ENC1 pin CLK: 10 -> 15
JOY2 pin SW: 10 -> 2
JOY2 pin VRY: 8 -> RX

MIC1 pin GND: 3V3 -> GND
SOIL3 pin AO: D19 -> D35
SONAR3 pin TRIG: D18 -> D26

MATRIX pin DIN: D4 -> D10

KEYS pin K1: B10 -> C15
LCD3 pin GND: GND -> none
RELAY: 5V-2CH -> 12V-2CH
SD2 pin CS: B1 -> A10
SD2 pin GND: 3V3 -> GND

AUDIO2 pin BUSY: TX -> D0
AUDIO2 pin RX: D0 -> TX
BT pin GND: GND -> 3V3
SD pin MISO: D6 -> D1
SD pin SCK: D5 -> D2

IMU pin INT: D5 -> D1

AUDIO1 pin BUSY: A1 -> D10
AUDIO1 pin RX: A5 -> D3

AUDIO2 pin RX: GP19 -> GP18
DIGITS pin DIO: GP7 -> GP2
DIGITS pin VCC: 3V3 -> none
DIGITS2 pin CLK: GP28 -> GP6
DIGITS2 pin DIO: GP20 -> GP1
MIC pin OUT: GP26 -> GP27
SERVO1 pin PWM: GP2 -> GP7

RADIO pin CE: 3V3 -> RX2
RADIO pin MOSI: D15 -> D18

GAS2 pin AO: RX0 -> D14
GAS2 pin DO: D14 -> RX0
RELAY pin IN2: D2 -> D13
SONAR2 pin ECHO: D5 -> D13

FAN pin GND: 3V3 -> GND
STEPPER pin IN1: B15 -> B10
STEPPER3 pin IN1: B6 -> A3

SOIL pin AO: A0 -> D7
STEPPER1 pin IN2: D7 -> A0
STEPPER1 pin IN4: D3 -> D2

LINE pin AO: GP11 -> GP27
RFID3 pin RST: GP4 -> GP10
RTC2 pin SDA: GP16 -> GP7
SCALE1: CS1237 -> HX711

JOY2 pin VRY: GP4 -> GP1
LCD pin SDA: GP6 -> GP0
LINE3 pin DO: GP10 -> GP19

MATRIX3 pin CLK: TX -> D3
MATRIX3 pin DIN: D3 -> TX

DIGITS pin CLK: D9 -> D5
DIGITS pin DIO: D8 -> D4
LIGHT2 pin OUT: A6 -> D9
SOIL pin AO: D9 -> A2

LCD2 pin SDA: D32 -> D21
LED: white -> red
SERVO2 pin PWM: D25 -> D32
——————————
■ What needs to be done ■
Restate all of the material, keeping every word intact.

■ Response area ■
ENC1 pin CLK: 10 -> 15
JOY2 pin SW: 10 -> 2
JOY2 pin VRY: 8 -> RX

MIC1 pin GND: 3V3 -> GND
SOIL3 pin AO: D19 -> D35
SONAR3 pin TRIG: D18 -> D26

MATRIX pin DIN: D4 -> D10

KEYS pin K1: B10 -> C15
LCD3 pin GND: GND -> none
RELAY: 5V-2CH -> 12V-2CH
SD2 pin CS: B1 -> A10
SD2 pin GND: 3V3 -> GND

AUDIO2 pin BUSY: TX -> D0
AUDIO2 pin RX: D0 -> TX
BT pin GND: GND -> 3V3
SD pin MISO: D6 -> D1
SD pin SCK: D5 -> D2

IMU pin INT: D5 -> D1

AUDIO1 pin BUSY: A1 -> D10
AUDIO1 pin RX: A5 -> D3

AUDIO2 pin RX: GP19 -> GP18
DIGITS pin DIO: GP7 -> GP2
DIGITS pin VCC: 3V3 -> none
DIGITS2 pin CLK: GP28 -> GP6
DIGITS2 pin DIO: GP20 -> GP1
MIC pin OUT: GP26 -> GP27
SERVO1 pin PWM: GP2 -> GP7

RADIO pin CE: 3V3 -> RX2
RADIO pin MOSI: D15 -> D18

GAS2 pin AO: RX0 -> D14
GAS2 pin DO: D14 -> RX0
RELAY pin IN2: D2 -> D13
SONAR2 pin ECHO: D5 -> D13

FAN pin GND: 3V3 -> GND
STEPPER pin IN1: B15 -> B10
STEPPER3 pin IN1: B6 -> A3

SOIL pin AO: A0 -> D7
STEPPER1 pin IN2: D7 -> A0
STEPPER1 pin IN4: D3 -> D2

LINE pin AO: GP11 -> GP27
RFID3 pin RST: GP4 -> GP10
RTC2 pin SDA: GP16 -> GP7
SCALE1: CS1237 -> HX711

JOY2 pin VRY: GP4 -> GP1
LCD pin SDA: GP6 -> GP0
LINE3 pin DO: GP10 -> GP19

MATRIX3 pin CLK: TX -> D3
MATRIX3 pin DIN: D3 -> TX

DIGITS pin CLK: D9 -> D5
DIGITS pin DIO: D8 -> D4
LIGHT2 pin OUT: A6 -> D9
SOIL pin AO: D9 -> A2

LCD2 pin SDA: D32 -> D21
LED: white -> red
SERVO2 pin PWM: D25 -> D32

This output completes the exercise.